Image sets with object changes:

++++++++++++++++++++

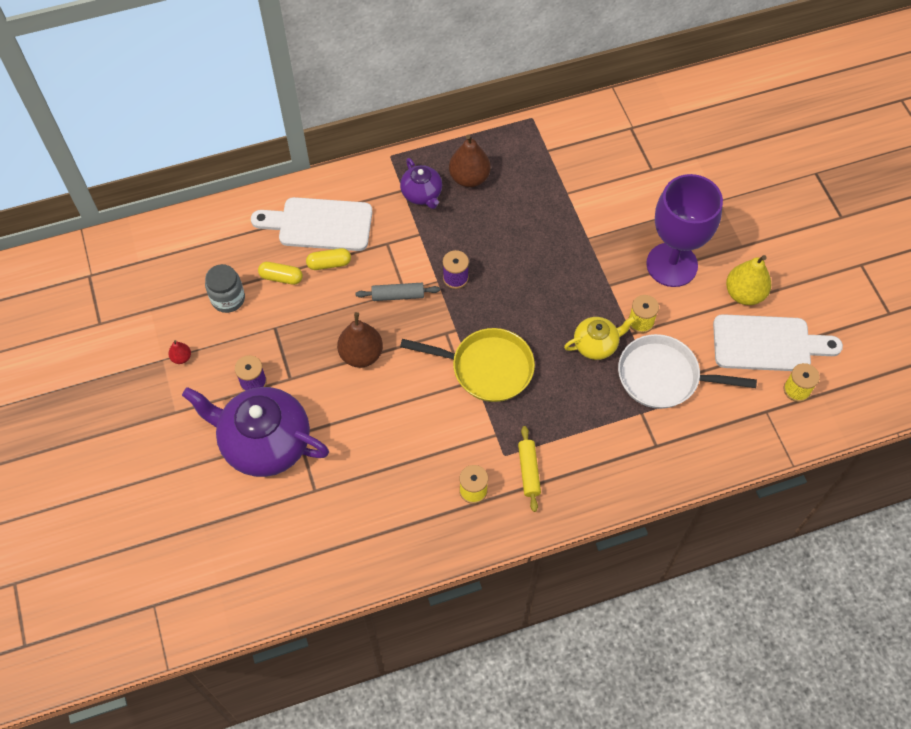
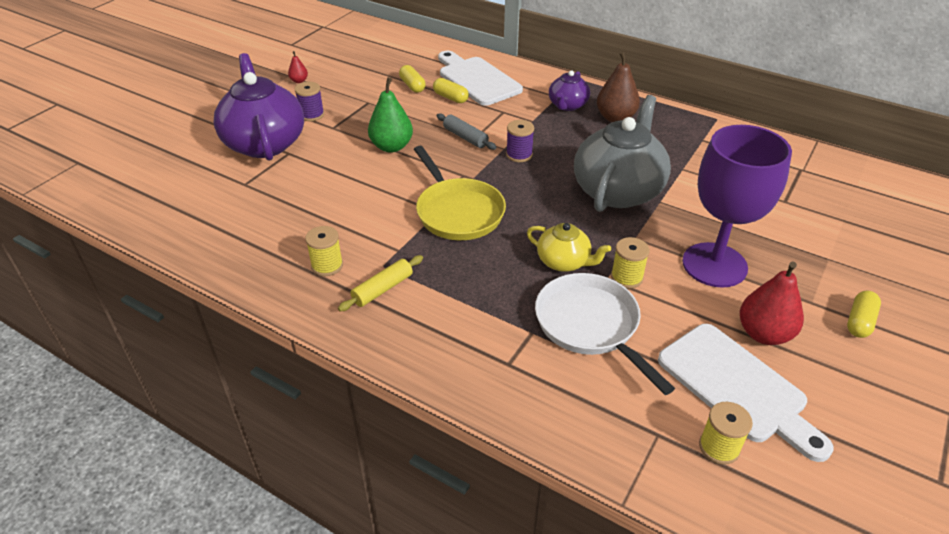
camera: 50 degrees right, 20 degrees down
grey jar [205,264,245,313] -> none
brown pear [337,312,383,368] -> green pear [368,77,413,153]
yellow pear [726,255,771,305] -> red pear [740,262,804,345]
none -> grey teapot [574,95,671,212]
none -> yellow capsule [847,291,881,338]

++++++++++++++++++++

Problem to work on:
From the first record above to the last, output each one exactly and omit the pictures.

Problem solution:
camera: 50 degrees right, 20 degrees down
grey jar [205,264,245,313] -> none
brown pear [337,312,383,368] -> green pear [368,77,413,153]
yellow pear [726,255,771,305] -> red pear [740,262,804,345]
none -> grey teapot [574,95,671,212]
none -> yellow capsule [847,291,881,338]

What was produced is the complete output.